■ **Task directions**: All entries must be repeated exactly; do not include the pictures.

--- START ---

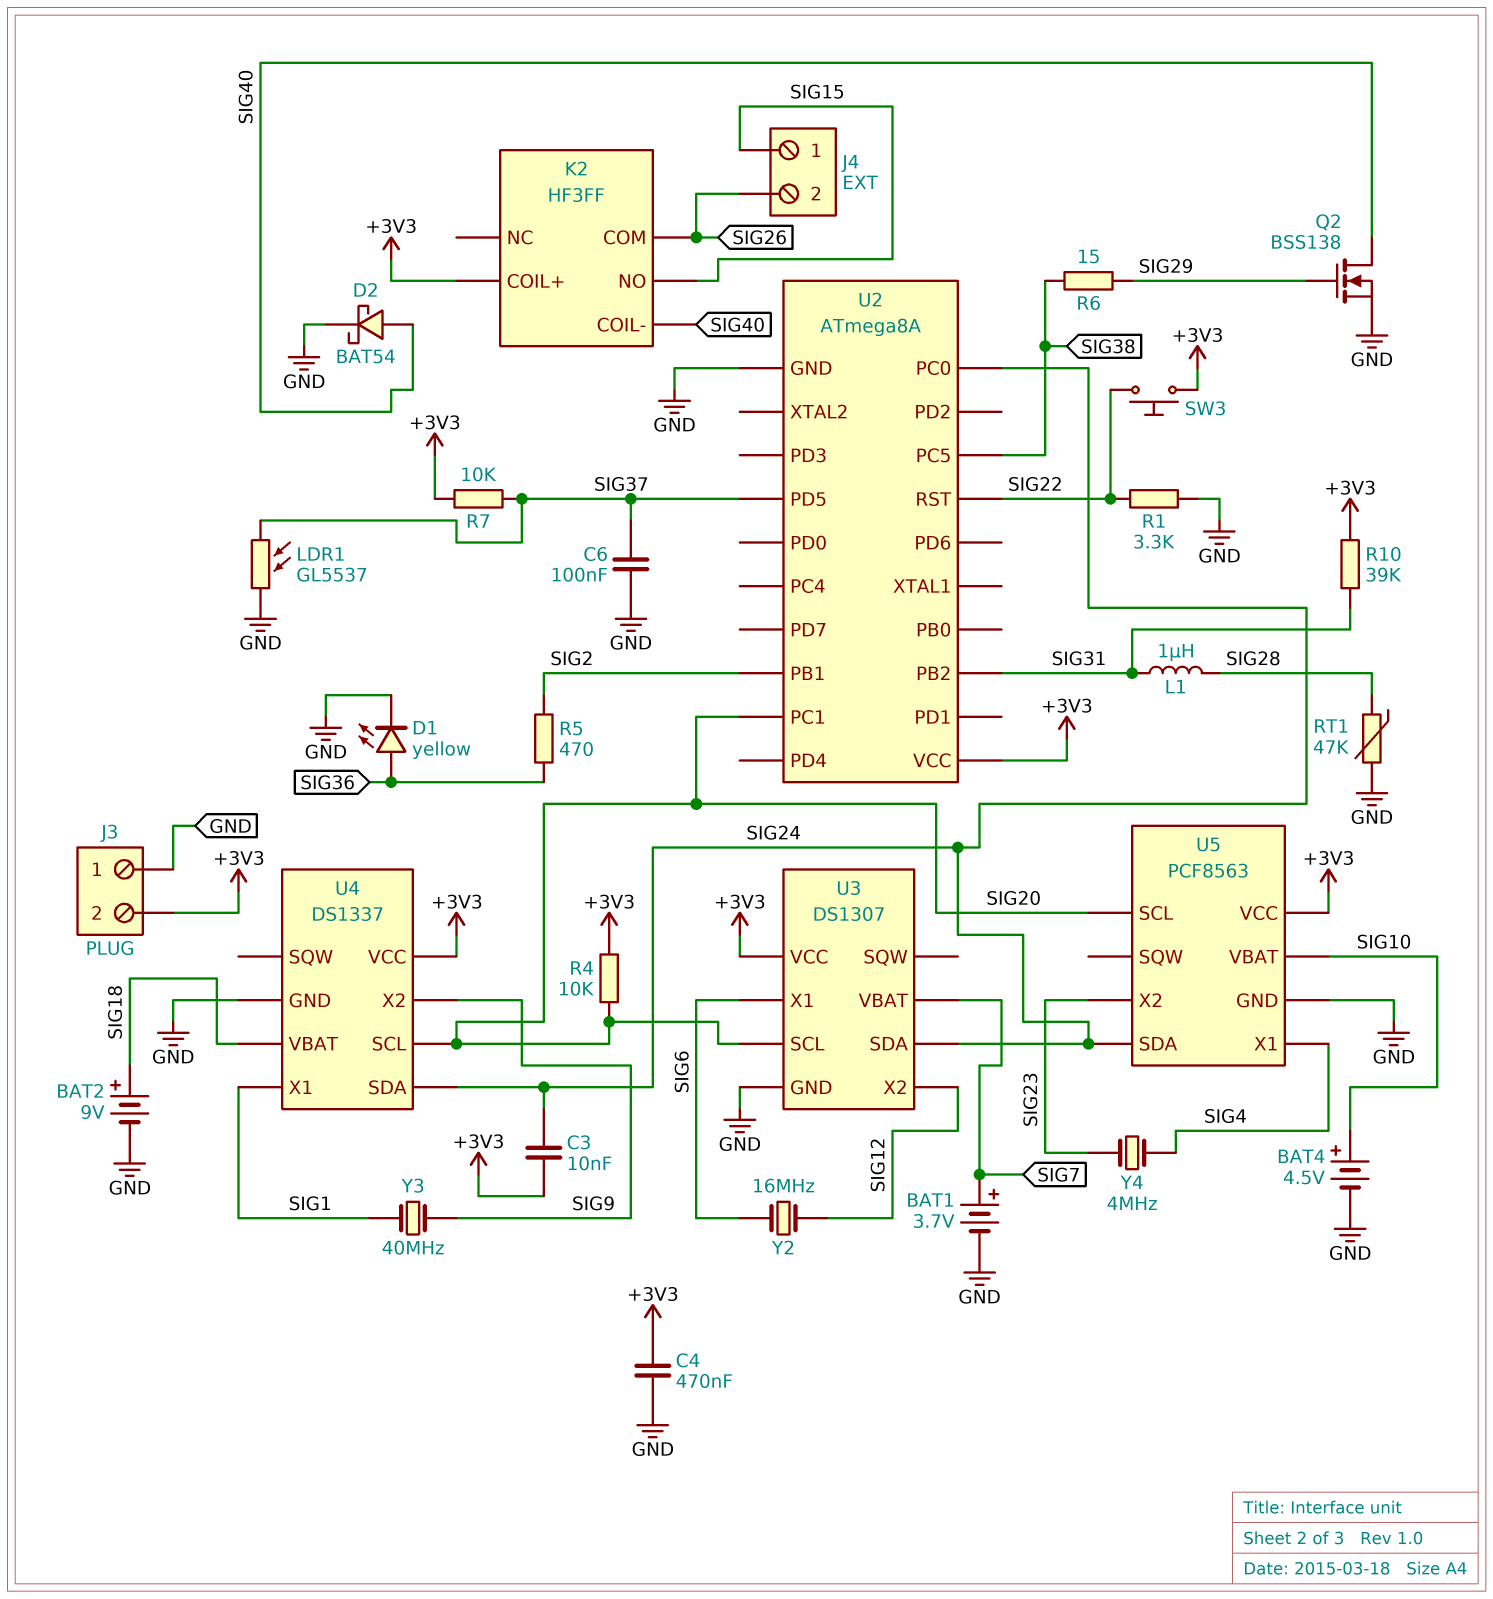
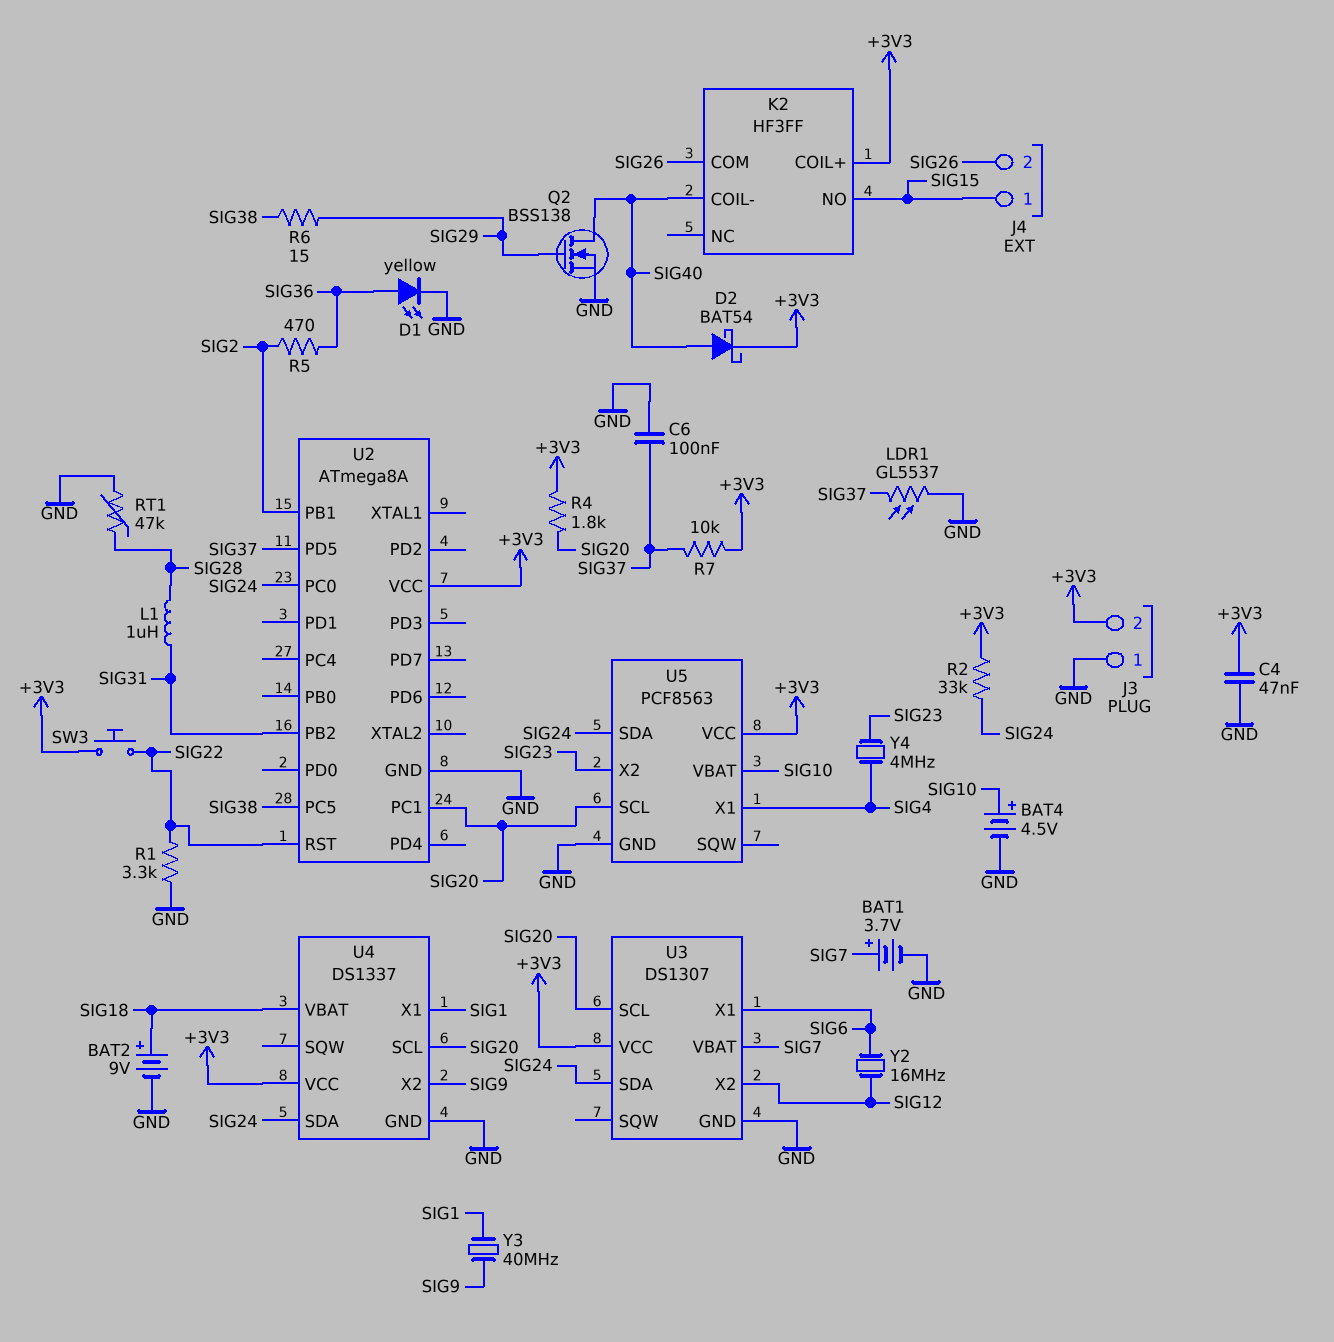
C3: 10nF (+3V3, SIG24) -> none
C4: 470nF (+3V3, GND) -> 47nF (+3V3, GND)
D2: schottky BAT54 (A SIG40, K GND) -> schottky BAT54 (A SIG40, K +3V3)
R2: none -> 33k (+3V3, SIG24)
R4: 10k (+3V3, SIG20) -> 1.8k (+3V3, SIG20)
R10: 39k (+3V3, SIG31) -> none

--- END ---

■ **Answer box**:
C3: 10nF (+3V3, SIG24) -> none
C4: 470nF (+3V3, GND) -> 47nF (+3V3, GND)
D2: schottky BAT54 (A SIG40, K GND) -> schottky BAT54 (A SIG40, K +3V3)
R2: none -> 33k (+3V3, SIG24)
R4: 10k (+3V3, SIG20) -> 1.8k (+3V3, SIG20)
R10: 39k (+3V3, SIG31) -> none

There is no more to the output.